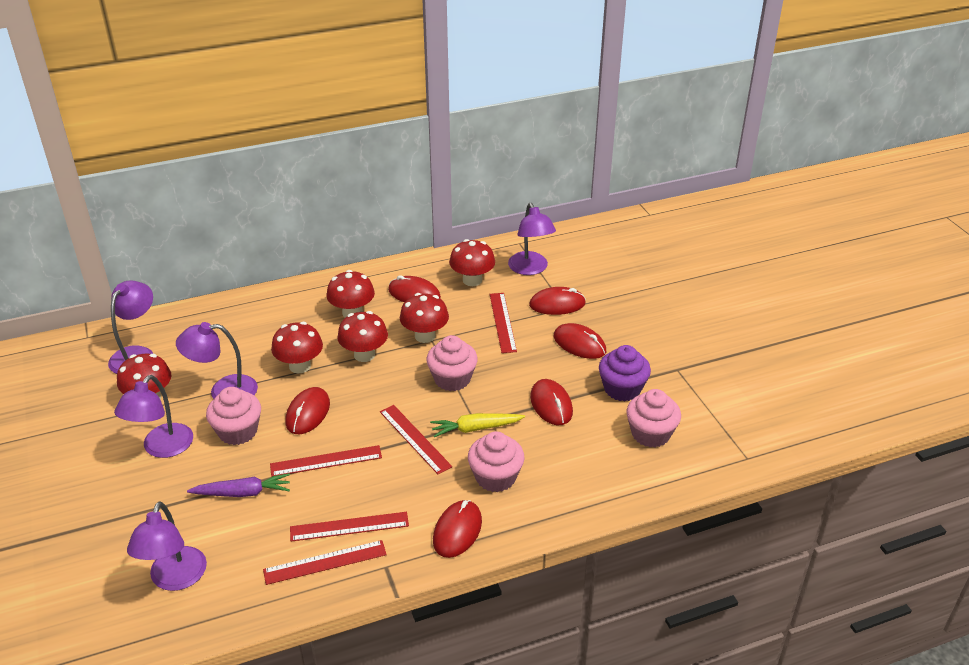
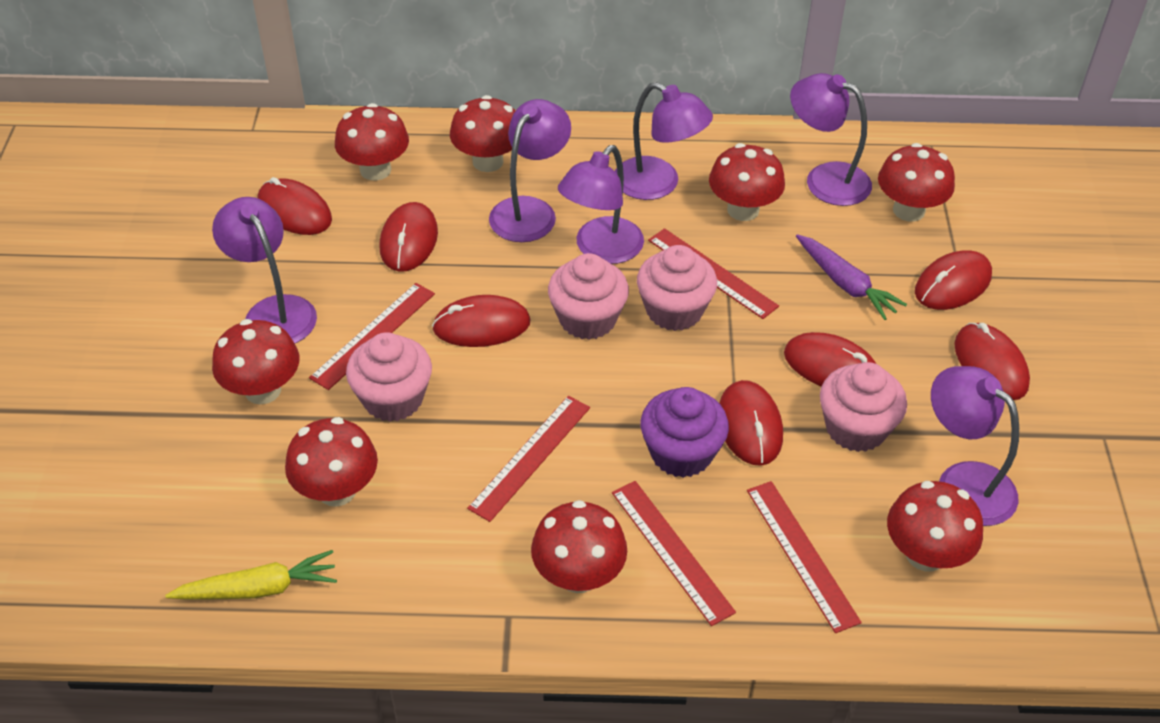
purple lamp: 5 -> 6
red mouse: 6 -> 7
red mushroom: 6 -> 8

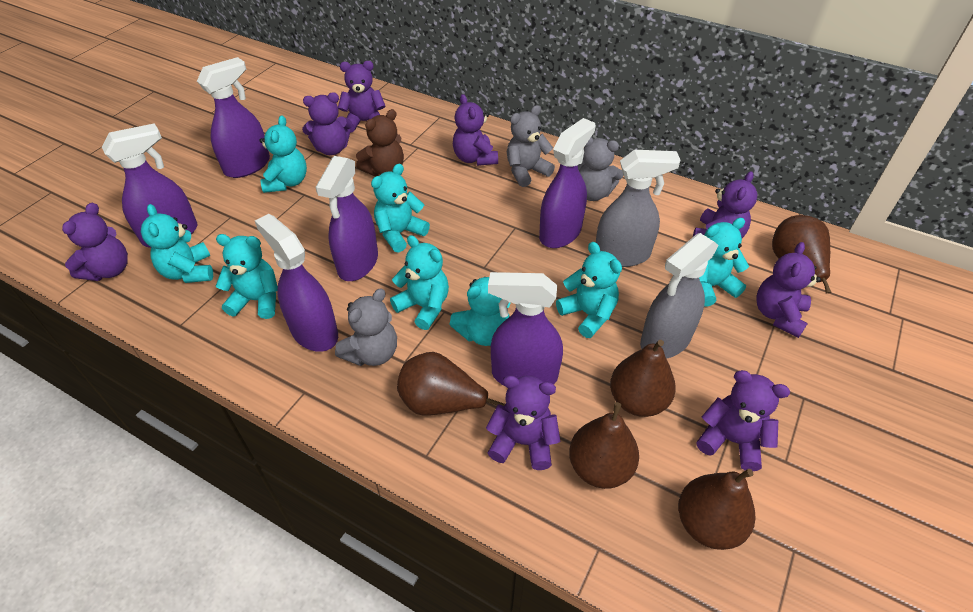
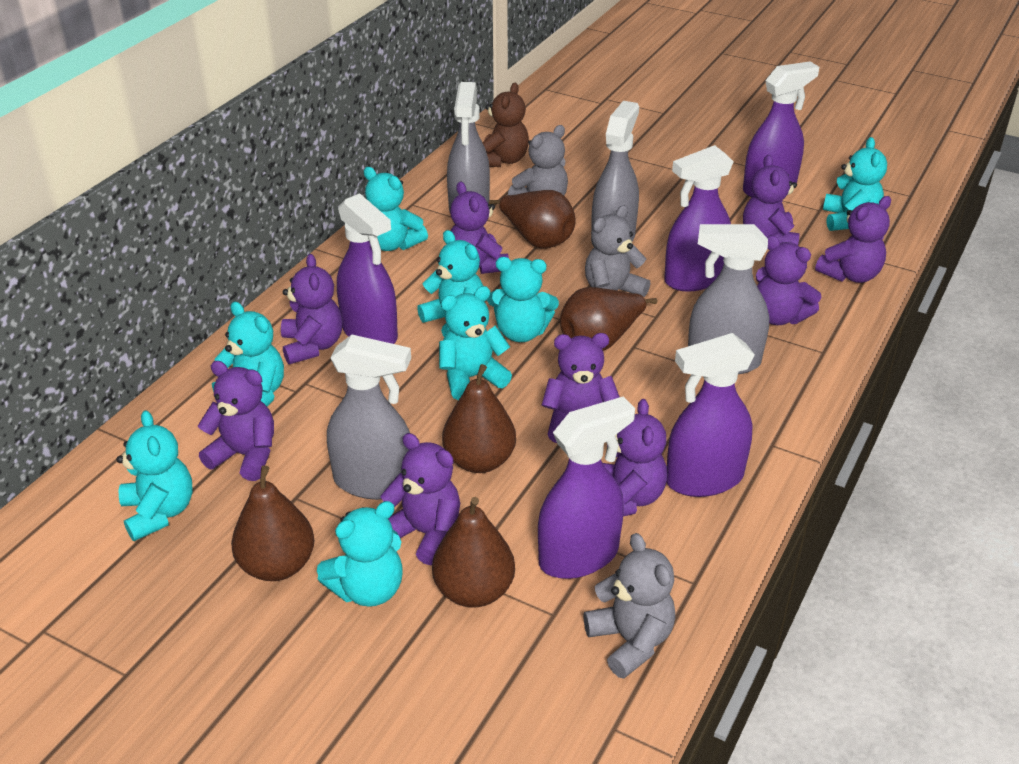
grey spray bottle: 2 -> 4
purple spray bottle: 6 -> 5
purple teddy bear: 8 -> 9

=-=-=

- **Directions for this task**
An exact copy of the data is required, with the pictures excluded.

- **Output of the exercise**
purple lamp: 5 -> 6
red mouse: 6 -> 7
red mushroom: 6 -> 8

grey spray bottle: 2 -> 4
purple spray bottle: 6 -> 5
purple teddy bear: 8 -> 9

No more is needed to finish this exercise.